Problem description: Please rewrite the entries from the first one through the line with "brown line: moved 3 px right, 2 px up", replacing "hexagon" with "octagon" and keeping everything else the same. Leave the pictures out.

Data excerpts:
BEGIN

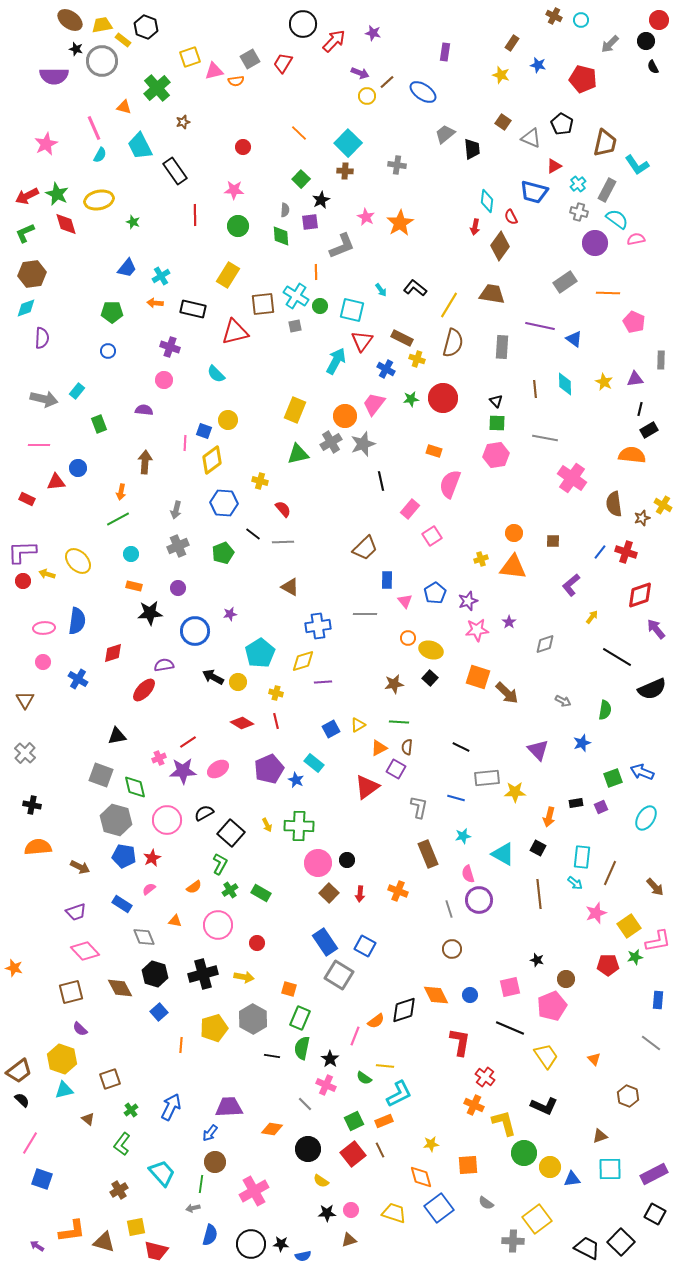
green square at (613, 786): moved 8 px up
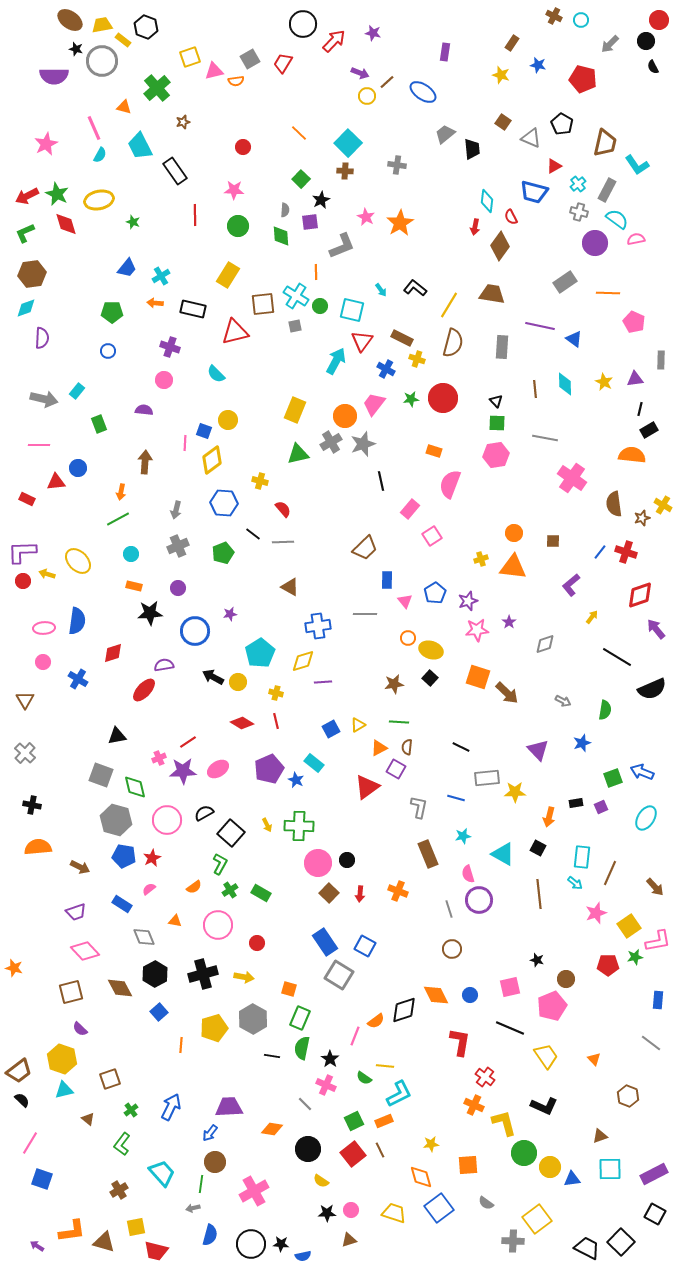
black hexagon at (155, 974): rotated 15 degrees clockwise
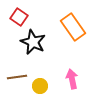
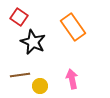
brown line: moved 3 px right, 2 px up
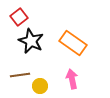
red square: rotated 18 degrees clockwise
orange rectangle: moved 16 px down; rotated 20 degrees counterclockwise
black star: moved 2 px left, 1 px up
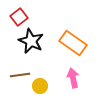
pink arrow: moved 1 px right, 1 px up
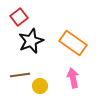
black star: rotated 25 degrees clockwise
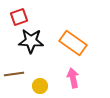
red square: rotated 18 degrees clockwise
black star: rotated 25 degrees clockwise
brown line: moved 6 px left, 1 px up
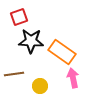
orange rectangle: moved 11 px left, 9 px down
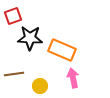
red square: moved 6 px left, 1 px up
black star: moved 1 px left, 3 px up
orange rectangle: moved 2 px up; rotated 12 degrees counterclockwise
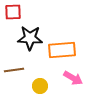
red square: moved 4 px up; rotated 18 degrees clockwise
orange rectangle: rotated 28 degrees counterclockwise
brown line: moved 4 px up
pink arrow: rotated 132 degrees clockwise
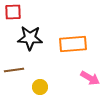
orange rectangle: moved 11 px right, 6 px up
pink arrow: moved 17 px right
yellow circle: moved 1 px down
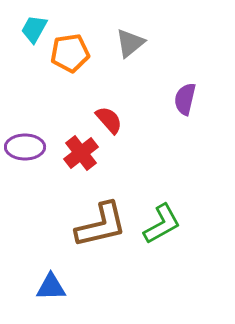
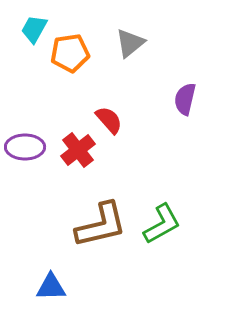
red cross: moved 3 px left, 3 px up
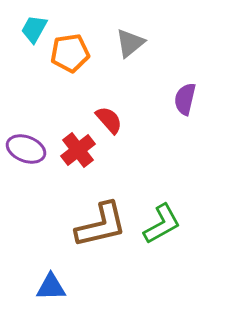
purple ellipse: moved 1 px right, 2 px down; rotated 21 degrees clockwise
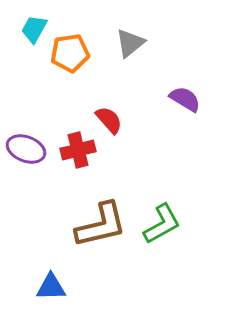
purple semicircle: rotated 108 degrees clockwise
red cross: rotated 24 degrees clockwise
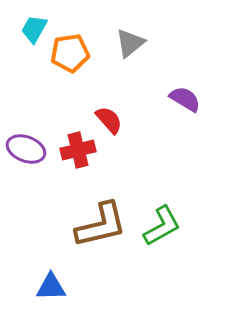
green L-shape: moved 2 px down
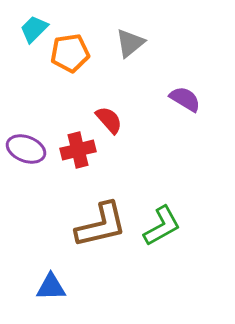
cyan trapezoid: rotated 16 degrees clockwise
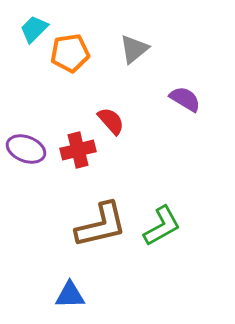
gray triangle: moved 4 px right, 6 px down
red semicircle: moved 2 px right, 1 px down
blue triangle: moved 19 px right, 8 px down
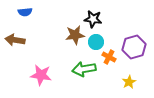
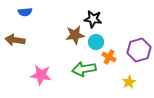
purple hexagon: moved 5 px right, 3 px down
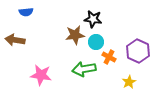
blue semicircle: moved 1 px right
purple hexagon: moved 1 px left, 1 px down; rotated 20 degrees counterclockwise
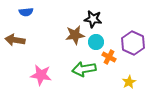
purple hexagon: moved 5 px left, 8 px up
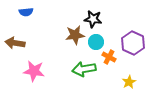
brown arrow: moved 3 px down
pink star: moved 7 px left, 4 px up
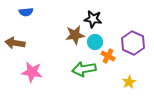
cyan circle: moved 1 px left
orange cross: moved 1 px left, 1 px up
pink star: moved 2 px left, 1 px down
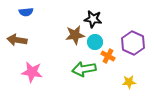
brown arrow: moved 2 px right, 3 px up
yellow star: rotated 24 degrees clockwise
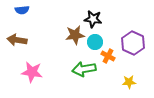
blue semicircle: moved 4 px left, 2 px up
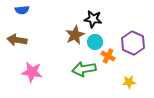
brown star: rotated 18 degrees counterclockwise
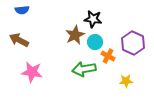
brown arrow: moved 2 px right; rotated 18 degrees clockwise
yellow star: moved 3 px left, 1 px up
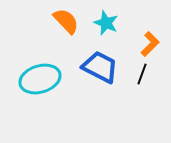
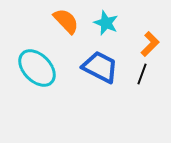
cyan ellipse: moved 3 px left, 11 px up; rotated 63 degrees clockwise
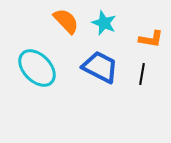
cyan star: moved 2 px left
orange L-shape: moved 1 px right, 5 px up; rotated 55 degrees clockwise
black line: rotated 10 degrees counterclockwise
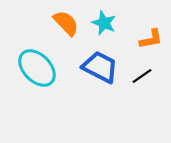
orange semicircle: moved 2 px down
orange L-shape: rotated 20 degrees counterclockwise
black line: moved 2 px down; rotated 45 degrees clockwise
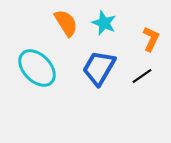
orange semicircle: rotated 12 degrees clockwise
orange L-shape: rotated 55 degrees counterclockwise
blue trapezoid: moved 1 px left, 1 px down; rotated 87 degrees counterclockwise
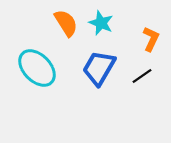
cyan star: moved 3 px left
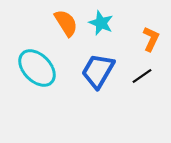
blue trapezoid: moved 1 px left, 3 px down
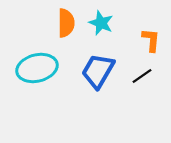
orange semicircle: rotated 32 degrees clockwise
orange L-shape: moved 1 px down; rotated 20 degrees counterclockwise
cyan ellipse: rotated 60 degrees counterclockwise
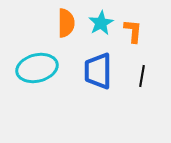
cyan star: rotated 20 degrees clockwise
orange L-shape: moved 18 px left, 9 px up
blue trapezoid: rotated 30 degrees counterclockwise
black line: rotated 45 degrees counterclockwise
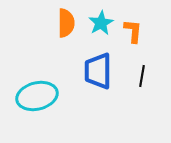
cyan ellipse: moved 28 px down
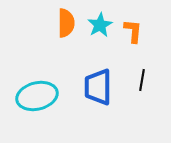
cyan star: moved 1 px left, 2 px down
blue trapezoid: moved 16 px down
black line: moved 4 px down
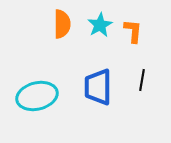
orange semicircle: moved 4 px left, 1 px down
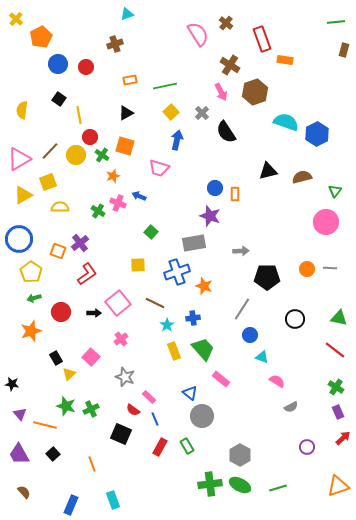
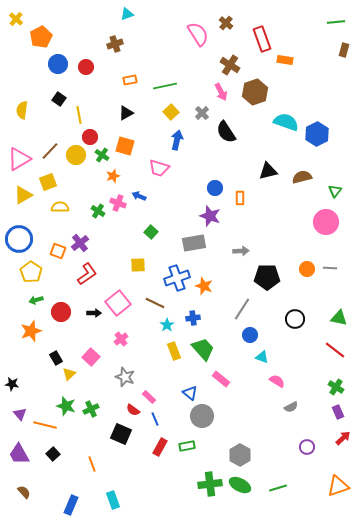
orange rectangle at (235, 194): moved 5 px right, 4 px down
blue cross at (177, 272): moved 6 px down
green arrow at (34, 298): moved 2 px right, 2 px down
green rectangle at (187, 446): rotated 70 degrees counterclockwise
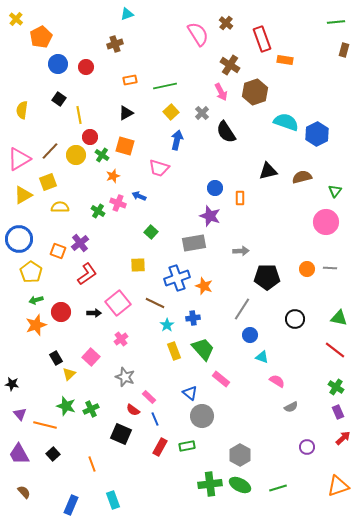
orange star at (31, 331): moved 5 px right, 6 px up
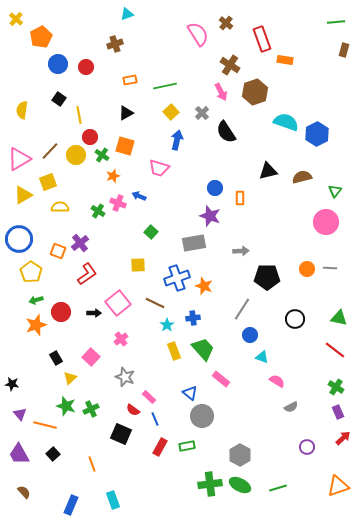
yellow triangle at (69, 374): moved 1 px right, 4 px down
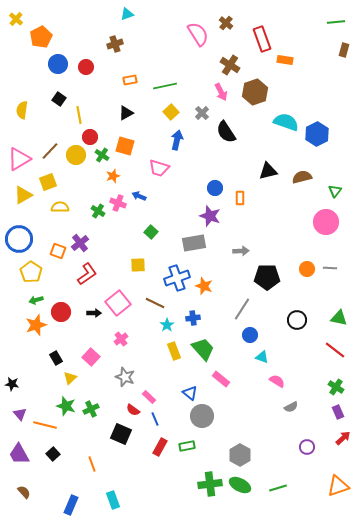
black circle at (295, 319): moved 2 px right, 1 px down
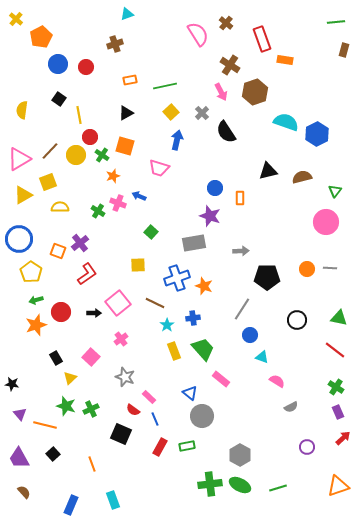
purple trapezoid at (19, 454): moved 4 px down
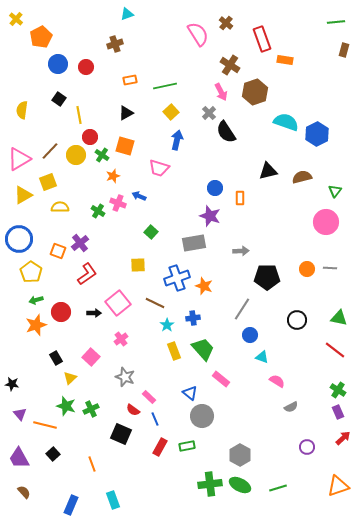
gray cross at (202, 113): moved 7 px right
green cross at (336, 387): moved 2 px right, 3 px down
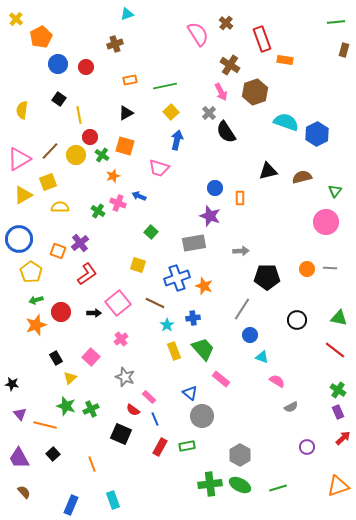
yellow square at (138, 265): rotated 21 degrees clockwise
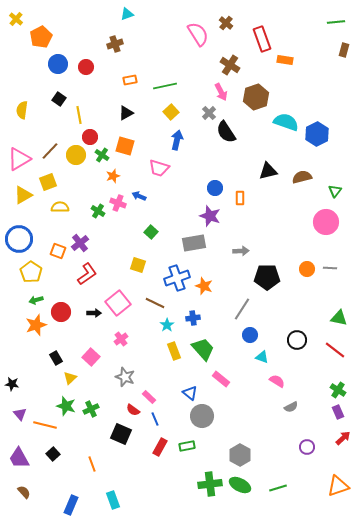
brown hexagon at (255, 92): moved 1 px right, 5 px down
black circle at (297, 320): moved 20 px down
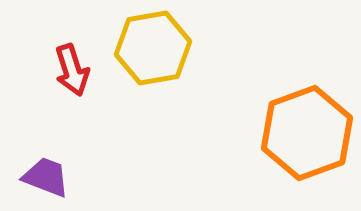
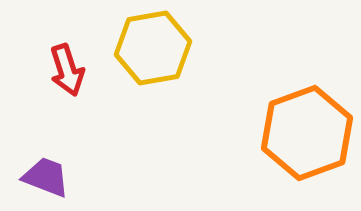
red arrow: moved 5 px left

END

Solution to this exercise:
green square at (613, 786): moved 8 px up
black octagon at (155, 974): rotated 15 degrees clockwise
brown line: moved 3 px right, 2 px up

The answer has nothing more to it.